==== DATASET CONTENT

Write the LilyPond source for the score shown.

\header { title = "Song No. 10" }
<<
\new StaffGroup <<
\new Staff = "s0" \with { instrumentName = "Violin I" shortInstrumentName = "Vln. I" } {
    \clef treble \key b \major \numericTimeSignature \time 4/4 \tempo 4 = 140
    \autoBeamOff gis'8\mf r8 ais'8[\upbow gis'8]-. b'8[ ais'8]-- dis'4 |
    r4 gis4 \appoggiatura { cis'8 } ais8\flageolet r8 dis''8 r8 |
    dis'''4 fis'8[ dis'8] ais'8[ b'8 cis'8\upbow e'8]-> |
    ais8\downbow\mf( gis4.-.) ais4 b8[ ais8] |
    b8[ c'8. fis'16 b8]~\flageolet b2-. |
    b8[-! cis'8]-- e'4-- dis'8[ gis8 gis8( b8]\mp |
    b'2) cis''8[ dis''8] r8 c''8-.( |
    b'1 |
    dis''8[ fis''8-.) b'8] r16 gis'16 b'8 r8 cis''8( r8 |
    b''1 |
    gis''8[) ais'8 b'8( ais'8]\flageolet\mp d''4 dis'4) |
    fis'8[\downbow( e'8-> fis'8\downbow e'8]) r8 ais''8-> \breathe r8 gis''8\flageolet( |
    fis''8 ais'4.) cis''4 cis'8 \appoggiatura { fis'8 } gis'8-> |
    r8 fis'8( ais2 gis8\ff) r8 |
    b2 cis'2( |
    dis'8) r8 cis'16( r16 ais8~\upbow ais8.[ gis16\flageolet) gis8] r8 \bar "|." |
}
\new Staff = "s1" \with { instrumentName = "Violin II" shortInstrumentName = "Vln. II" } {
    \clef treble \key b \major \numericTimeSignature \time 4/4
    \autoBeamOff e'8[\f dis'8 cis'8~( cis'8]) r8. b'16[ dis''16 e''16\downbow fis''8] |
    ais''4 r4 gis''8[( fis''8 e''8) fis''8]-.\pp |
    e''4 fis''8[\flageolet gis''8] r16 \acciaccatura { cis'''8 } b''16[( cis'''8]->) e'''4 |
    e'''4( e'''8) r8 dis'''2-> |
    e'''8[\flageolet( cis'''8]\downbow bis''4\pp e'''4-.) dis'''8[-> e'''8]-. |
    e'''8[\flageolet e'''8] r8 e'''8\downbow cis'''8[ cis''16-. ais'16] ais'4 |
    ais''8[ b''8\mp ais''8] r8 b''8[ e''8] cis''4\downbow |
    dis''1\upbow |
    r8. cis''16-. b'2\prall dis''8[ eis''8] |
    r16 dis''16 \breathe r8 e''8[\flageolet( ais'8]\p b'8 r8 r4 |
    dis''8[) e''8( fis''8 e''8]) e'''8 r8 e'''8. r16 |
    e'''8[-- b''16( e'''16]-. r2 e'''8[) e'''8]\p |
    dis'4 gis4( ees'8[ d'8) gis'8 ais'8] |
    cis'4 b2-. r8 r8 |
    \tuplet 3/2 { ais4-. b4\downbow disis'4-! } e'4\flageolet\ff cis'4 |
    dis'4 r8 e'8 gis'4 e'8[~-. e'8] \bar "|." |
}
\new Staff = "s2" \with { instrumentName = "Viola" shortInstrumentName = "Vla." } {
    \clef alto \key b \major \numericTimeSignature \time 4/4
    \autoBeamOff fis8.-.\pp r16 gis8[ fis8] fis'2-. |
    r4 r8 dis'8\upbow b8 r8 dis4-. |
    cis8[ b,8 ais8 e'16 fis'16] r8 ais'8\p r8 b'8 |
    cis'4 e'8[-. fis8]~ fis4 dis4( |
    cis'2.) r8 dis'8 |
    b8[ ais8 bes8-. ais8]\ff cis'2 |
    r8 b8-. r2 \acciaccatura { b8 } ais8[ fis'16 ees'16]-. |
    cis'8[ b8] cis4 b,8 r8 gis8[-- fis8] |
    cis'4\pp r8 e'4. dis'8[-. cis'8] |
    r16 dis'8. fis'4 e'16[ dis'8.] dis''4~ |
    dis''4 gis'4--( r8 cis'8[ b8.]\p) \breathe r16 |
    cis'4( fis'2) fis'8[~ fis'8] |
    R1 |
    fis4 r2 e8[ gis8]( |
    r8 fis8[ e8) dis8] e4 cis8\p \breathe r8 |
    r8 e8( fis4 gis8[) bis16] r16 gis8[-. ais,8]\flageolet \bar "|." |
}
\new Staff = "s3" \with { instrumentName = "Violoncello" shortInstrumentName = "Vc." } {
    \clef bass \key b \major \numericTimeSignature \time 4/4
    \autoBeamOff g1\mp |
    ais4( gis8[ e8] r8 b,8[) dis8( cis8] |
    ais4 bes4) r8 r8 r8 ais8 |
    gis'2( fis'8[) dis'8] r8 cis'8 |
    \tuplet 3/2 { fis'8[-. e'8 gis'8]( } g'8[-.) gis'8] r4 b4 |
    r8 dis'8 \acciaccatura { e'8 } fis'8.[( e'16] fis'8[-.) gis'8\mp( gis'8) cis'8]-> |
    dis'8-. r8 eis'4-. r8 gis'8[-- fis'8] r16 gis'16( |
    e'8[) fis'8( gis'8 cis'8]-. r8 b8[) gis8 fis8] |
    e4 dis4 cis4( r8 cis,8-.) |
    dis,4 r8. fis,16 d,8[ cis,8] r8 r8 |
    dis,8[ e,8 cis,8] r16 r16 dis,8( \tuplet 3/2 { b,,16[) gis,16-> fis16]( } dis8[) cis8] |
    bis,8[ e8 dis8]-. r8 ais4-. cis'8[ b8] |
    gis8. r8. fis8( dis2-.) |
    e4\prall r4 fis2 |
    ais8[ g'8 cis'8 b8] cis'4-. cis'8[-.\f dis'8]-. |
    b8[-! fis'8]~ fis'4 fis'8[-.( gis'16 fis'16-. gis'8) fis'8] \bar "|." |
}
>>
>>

========

▶ EXERCISE DETAILS
List every line in the records above that contains the string "shortInstrumentName".

▶ FULL OUTPUT
\new Staff = "s0" \with { instrumentName = "Violin I" shortInstrumentName = "Vln. I" } {
\new Staff = "s1" \with { instrumentName = "Violin II" shortInstrumentName = "Vln. II" } {
\new Staff = "s2" \with { instrumentName = "Viola" shortInstrumentName = "Vla." } {
\new Staff = "s3" \with { instrumentName = "Violoncello" shortInstrumentName = "Vc." } {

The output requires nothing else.